◆ RECORDS PROVIDED ◆

= = =

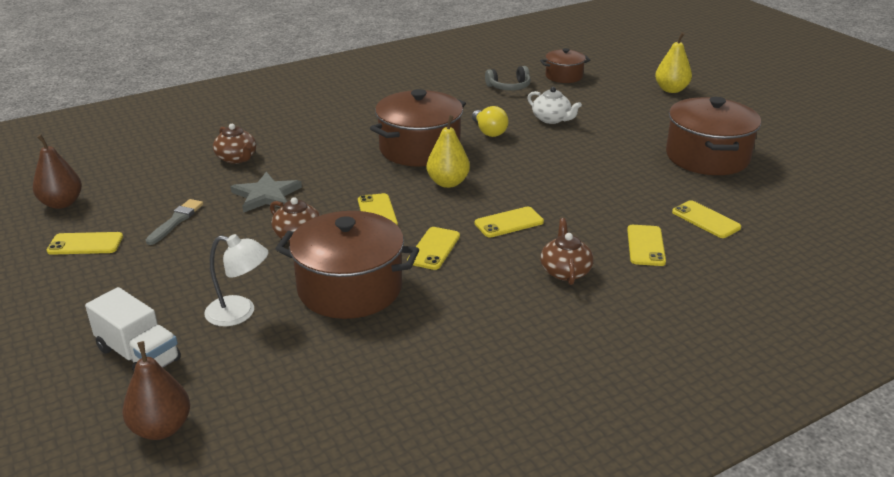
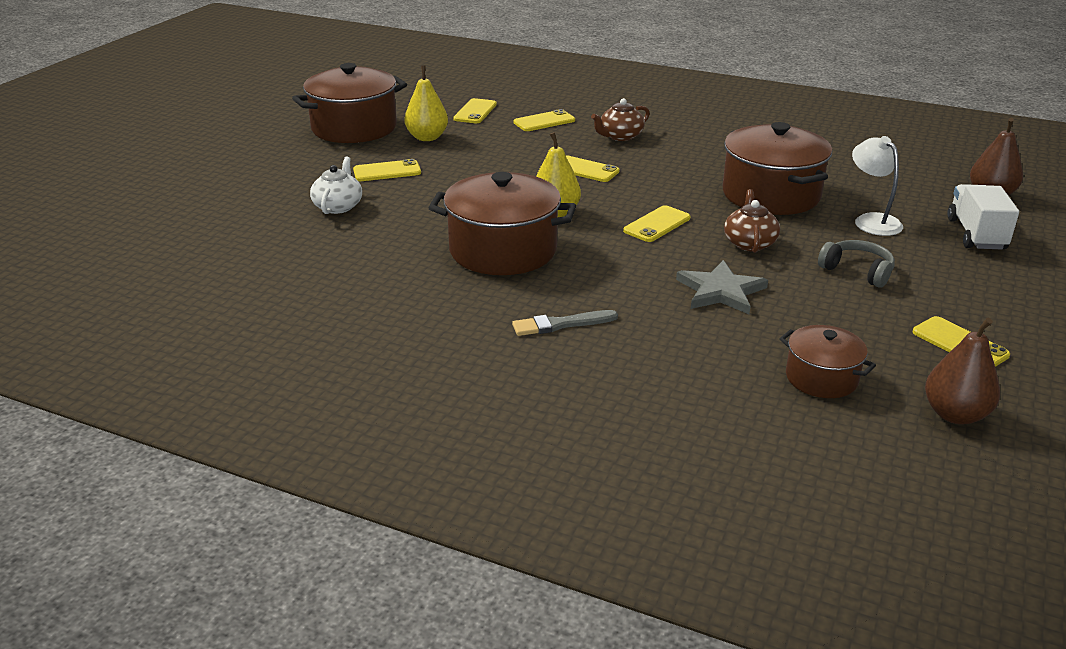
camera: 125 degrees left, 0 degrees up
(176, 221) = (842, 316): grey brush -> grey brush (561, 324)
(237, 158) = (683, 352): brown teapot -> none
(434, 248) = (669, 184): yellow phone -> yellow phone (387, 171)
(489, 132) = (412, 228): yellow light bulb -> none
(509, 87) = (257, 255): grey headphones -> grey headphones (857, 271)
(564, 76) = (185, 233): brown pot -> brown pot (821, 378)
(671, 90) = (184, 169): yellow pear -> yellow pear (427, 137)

= = =

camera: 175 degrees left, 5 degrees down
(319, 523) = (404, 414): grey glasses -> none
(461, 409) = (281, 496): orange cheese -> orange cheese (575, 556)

= = =

◆ WORK ORDER ◆
The lines you need are those with the word "grey"; list them from the entries.

◆ SOLVED EXERCISE ◆
(176, 221) = (842, 316): grey brush -> grey brush (561, 324)
(509, 87) = (257, 255): grey headphones -> grey headphones (857, 271)
(319, 523) = (404, 414): grey glasses -> none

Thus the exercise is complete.